Material shown Block Start

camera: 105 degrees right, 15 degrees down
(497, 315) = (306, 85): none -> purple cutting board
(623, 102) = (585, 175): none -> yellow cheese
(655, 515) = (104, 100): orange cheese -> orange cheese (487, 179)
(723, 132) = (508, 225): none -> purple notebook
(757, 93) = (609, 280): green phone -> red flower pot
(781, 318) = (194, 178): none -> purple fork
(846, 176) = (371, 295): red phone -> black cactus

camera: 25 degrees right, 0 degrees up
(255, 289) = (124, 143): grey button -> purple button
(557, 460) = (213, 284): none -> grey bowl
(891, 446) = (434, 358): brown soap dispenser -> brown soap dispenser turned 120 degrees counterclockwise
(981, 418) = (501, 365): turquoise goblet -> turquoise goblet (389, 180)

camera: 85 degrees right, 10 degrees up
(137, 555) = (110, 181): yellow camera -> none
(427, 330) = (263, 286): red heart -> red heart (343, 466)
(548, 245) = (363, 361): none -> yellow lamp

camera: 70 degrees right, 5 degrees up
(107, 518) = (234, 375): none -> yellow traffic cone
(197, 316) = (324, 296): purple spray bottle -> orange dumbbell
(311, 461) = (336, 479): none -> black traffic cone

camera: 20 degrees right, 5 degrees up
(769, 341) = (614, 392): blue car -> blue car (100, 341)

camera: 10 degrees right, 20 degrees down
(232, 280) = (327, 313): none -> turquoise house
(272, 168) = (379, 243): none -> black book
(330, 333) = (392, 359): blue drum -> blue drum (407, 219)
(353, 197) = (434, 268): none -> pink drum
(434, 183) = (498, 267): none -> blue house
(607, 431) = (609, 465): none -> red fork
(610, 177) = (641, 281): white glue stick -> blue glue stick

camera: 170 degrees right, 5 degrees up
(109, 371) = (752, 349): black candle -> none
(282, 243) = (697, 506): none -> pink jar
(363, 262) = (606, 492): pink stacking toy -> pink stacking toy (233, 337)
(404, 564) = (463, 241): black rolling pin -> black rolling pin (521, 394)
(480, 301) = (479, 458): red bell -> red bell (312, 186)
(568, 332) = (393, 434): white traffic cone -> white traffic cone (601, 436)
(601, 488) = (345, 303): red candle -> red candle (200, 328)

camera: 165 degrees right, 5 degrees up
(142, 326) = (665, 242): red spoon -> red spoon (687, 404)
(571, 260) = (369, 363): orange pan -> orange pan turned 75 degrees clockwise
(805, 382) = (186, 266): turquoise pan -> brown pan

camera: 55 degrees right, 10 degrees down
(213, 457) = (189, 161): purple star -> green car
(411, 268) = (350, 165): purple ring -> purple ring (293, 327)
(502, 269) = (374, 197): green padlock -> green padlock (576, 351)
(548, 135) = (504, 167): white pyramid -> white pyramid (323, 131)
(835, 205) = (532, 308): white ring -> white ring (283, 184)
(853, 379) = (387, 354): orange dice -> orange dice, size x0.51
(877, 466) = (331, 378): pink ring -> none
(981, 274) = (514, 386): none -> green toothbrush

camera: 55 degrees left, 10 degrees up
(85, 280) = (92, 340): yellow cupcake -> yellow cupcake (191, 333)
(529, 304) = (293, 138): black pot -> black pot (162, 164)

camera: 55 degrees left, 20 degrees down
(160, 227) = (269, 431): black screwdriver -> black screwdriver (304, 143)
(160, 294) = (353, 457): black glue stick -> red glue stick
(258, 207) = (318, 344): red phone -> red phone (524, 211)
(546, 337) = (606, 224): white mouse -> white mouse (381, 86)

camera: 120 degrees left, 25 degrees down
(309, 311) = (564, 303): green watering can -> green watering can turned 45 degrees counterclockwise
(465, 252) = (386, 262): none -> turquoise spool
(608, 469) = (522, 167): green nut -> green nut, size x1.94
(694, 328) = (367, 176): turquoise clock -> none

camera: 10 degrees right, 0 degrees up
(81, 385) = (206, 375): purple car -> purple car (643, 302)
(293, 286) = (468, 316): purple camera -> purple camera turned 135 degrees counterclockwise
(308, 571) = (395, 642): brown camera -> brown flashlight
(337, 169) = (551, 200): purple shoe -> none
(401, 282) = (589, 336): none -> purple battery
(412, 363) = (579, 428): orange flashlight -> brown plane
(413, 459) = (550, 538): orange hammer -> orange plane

Material shown Block End

## Exercise requirements
Would you output, from the records above, exactly the run of lines that starts at the line containing "(548, 245) = (363, 361): none -> yellow lamp" and ends at the line containing "camera: 170 degrees right, 5 degrees up", and only that run?

## Answer for the task
(548, 245) = (363, 361): none -> yellow lamp

camera: 70 degrees right, 5 degrees up
(107, 518) = (234, 375): none -> yellow traffic cone
(197, 316) = (324, 296): purple spray bottle -> orange dumbbell
(311, 461) = (336, 479): none -> black traffic cone

camera: 20 degrees right, 5 degrees up
(769, 341) = (614, 392): blue car -> blue car (100, 341)

camera: 10 degrees right, 20 degrees down
(232, 280) = (327, 313): none -> turquoise house
(272, 168) = (379, 243): none -> black book
(330, 333) = (392, 359): blue drum -> blue drum (407, 219)
(353, 197) = (434, 268): none -> pink drum
(434, 183) = (498, 267): none -> blue house
(607, 431) = (609, 465): none -> red fork
(610, 177) = (641, 281): white glue stick -> blue glue stick

camera: 170 degrees right, 5 degrees up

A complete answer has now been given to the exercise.